Detected change data
● ● ●
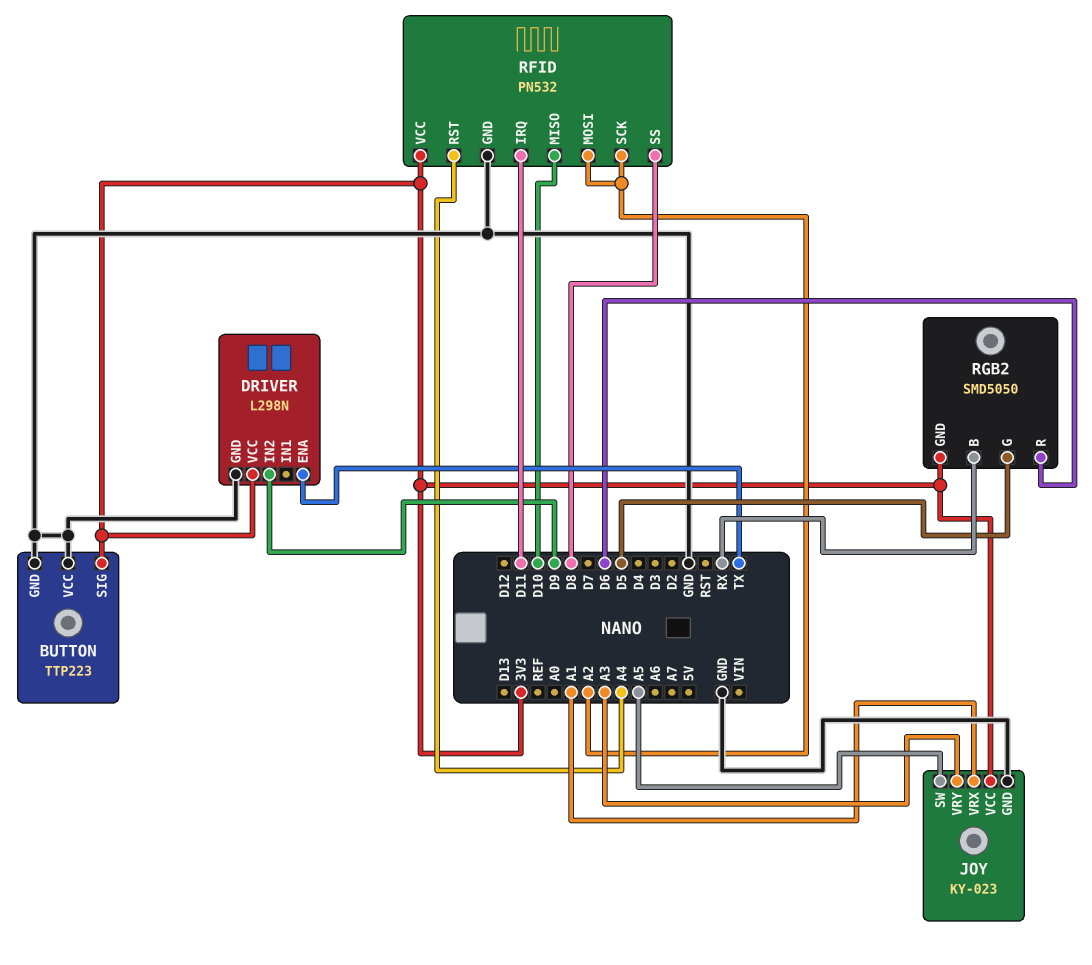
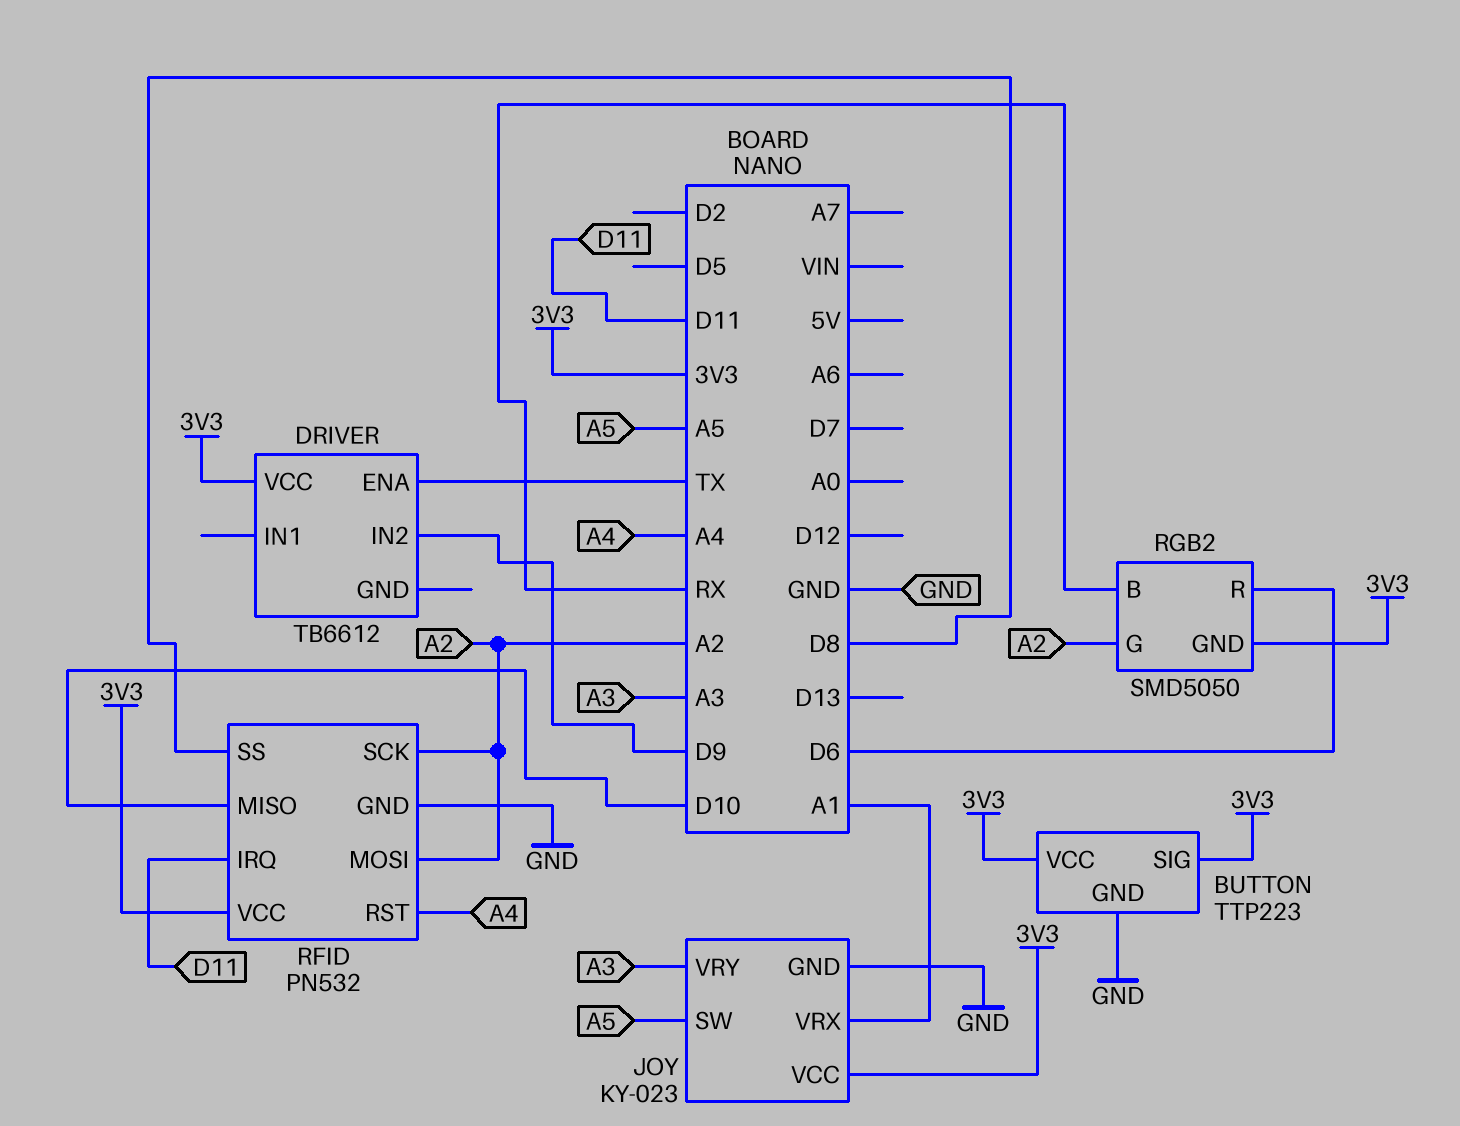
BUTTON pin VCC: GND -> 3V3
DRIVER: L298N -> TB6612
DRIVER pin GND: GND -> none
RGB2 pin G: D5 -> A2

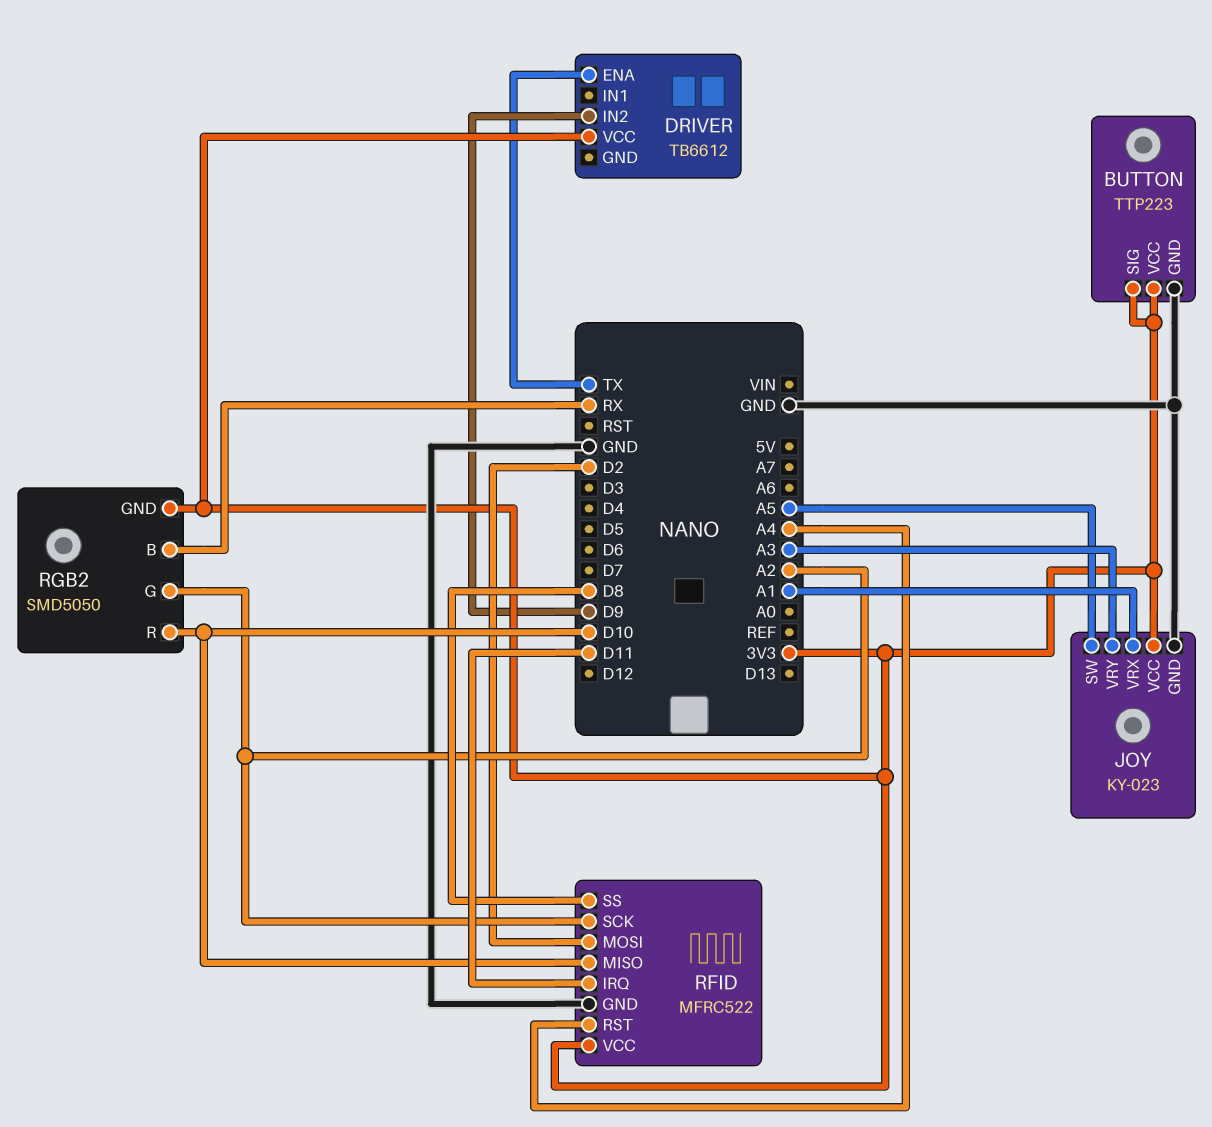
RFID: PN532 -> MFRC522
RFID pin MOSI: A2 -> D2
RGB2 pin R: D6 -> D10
● ● ●
**Instructions for the task**: The answer must be a single number: the count of lines in the data that contain the word "DRIVER".

**Output for this task**: 2